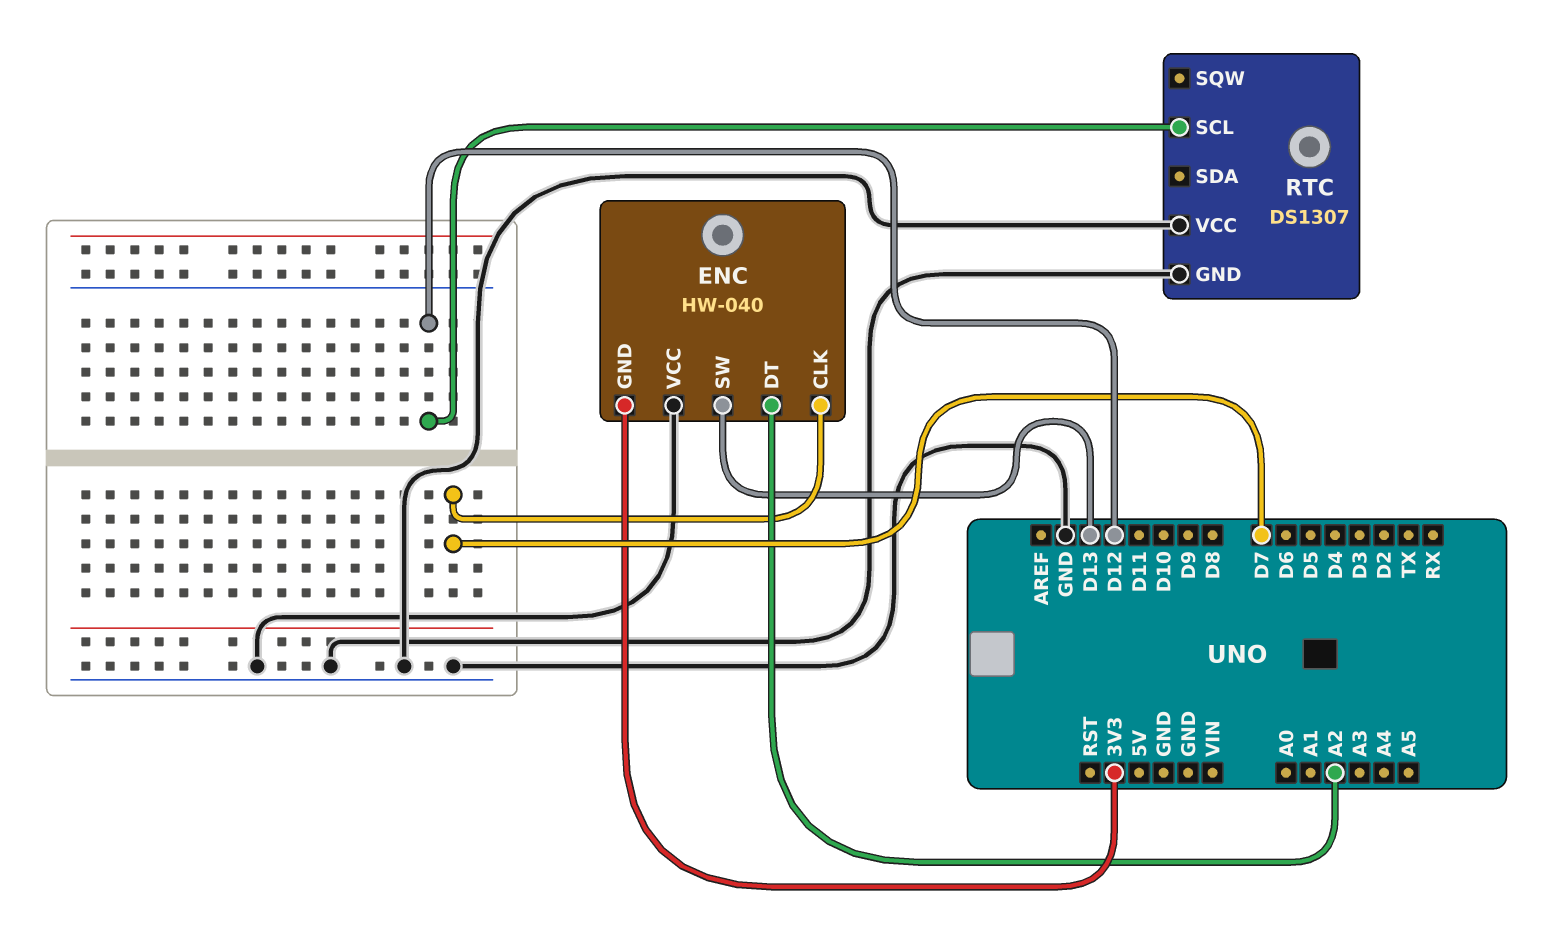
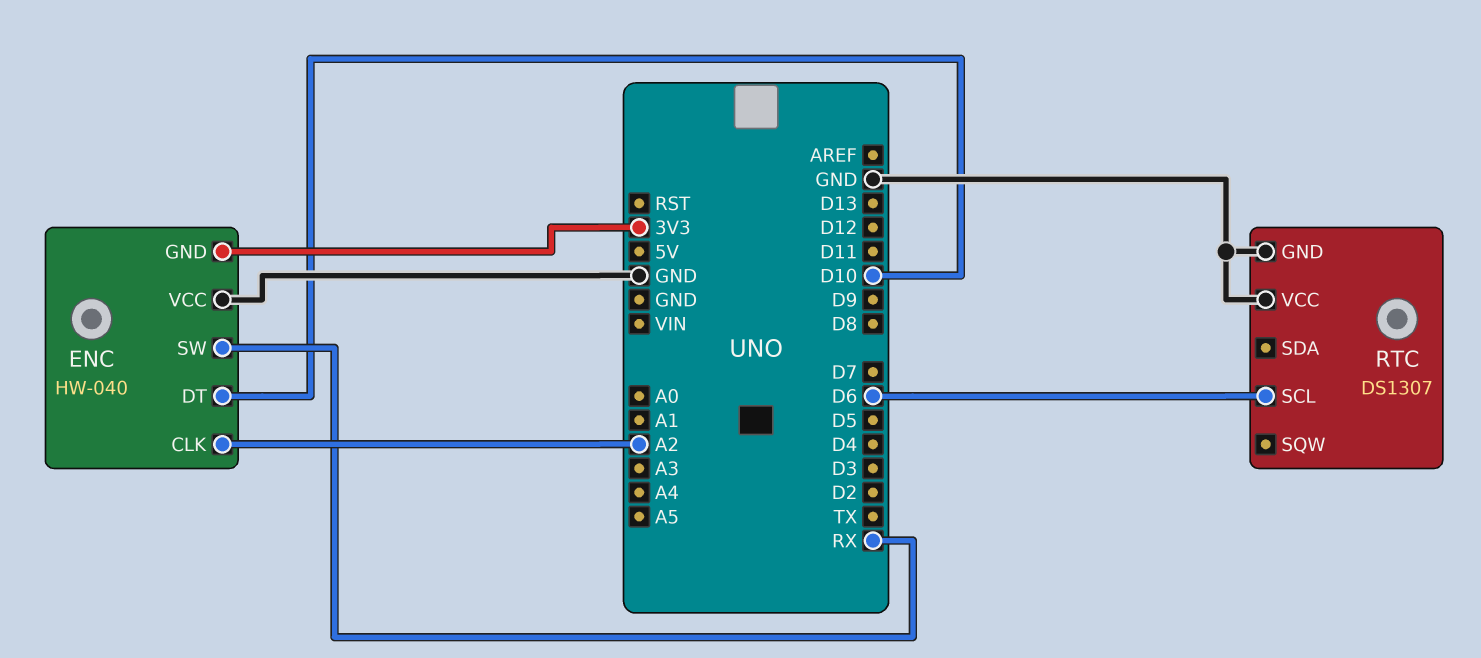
ENC pin CLK: D7 -> A2
ENC pin DT: A2 -> D10
ENC pin SW: D13 -> RX
RTC pin SCL: D12 -> D6

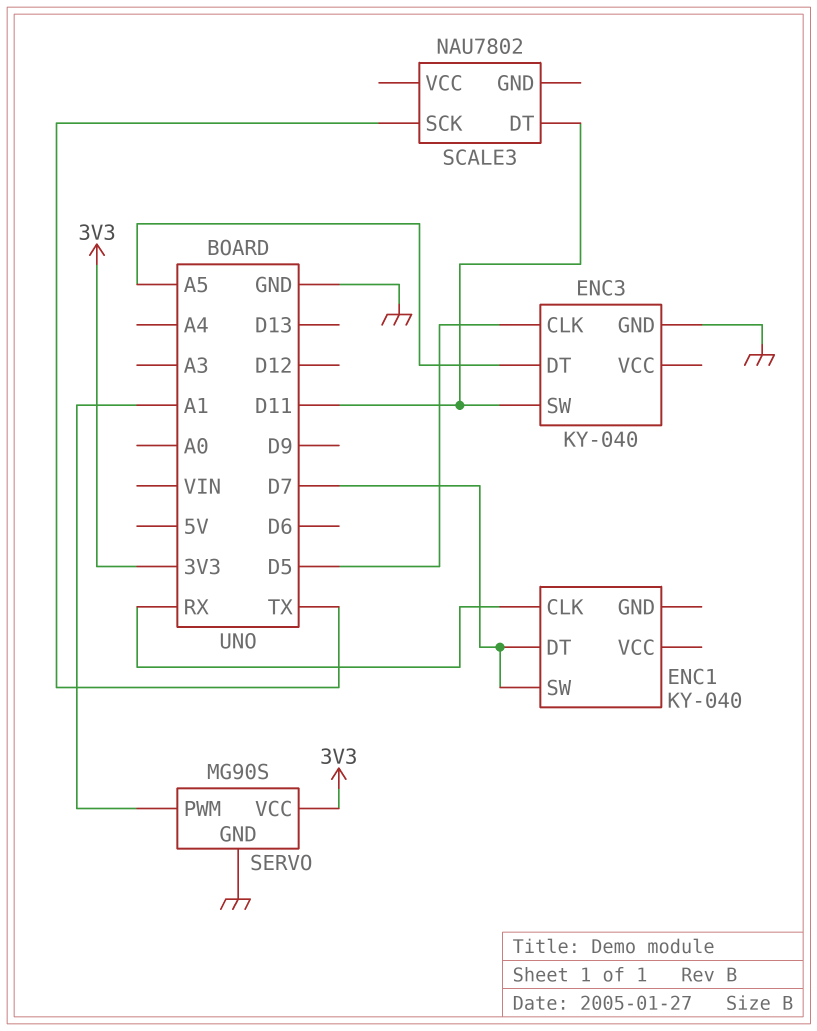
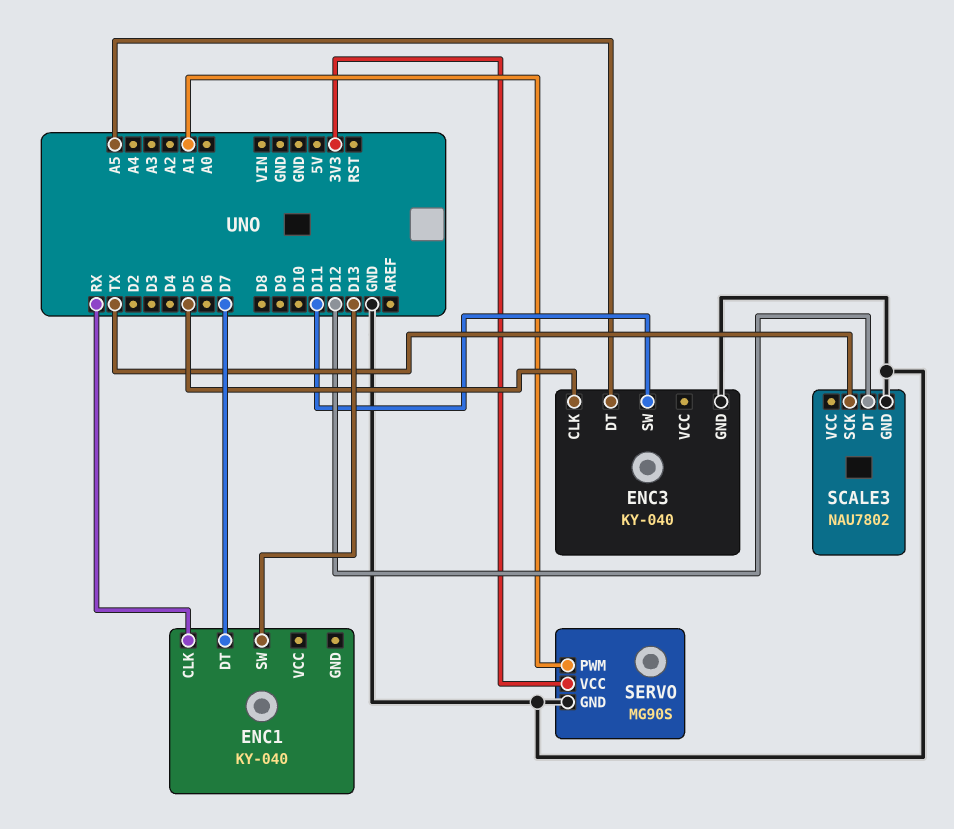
ENC1 pin SW: D7 -> D13
SCALE3 pin DT: D11 -> D12
SCALE3 pin GND: none -> GND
^^^^
*Exercise brief:* Begin at the line that contains "RTC pin SCL: D12 -> D6" and transcribe exactly, and only, each line through the final line of the data above, both included; the pictures do not go in.

*Response to the exercise:*
RTC pin SCL: D12 -> D6

ENC1 pin SW: D7 -> D13
SCALE3 pin DT: D11 -> D12
SCALE3 pin GND: none -> GND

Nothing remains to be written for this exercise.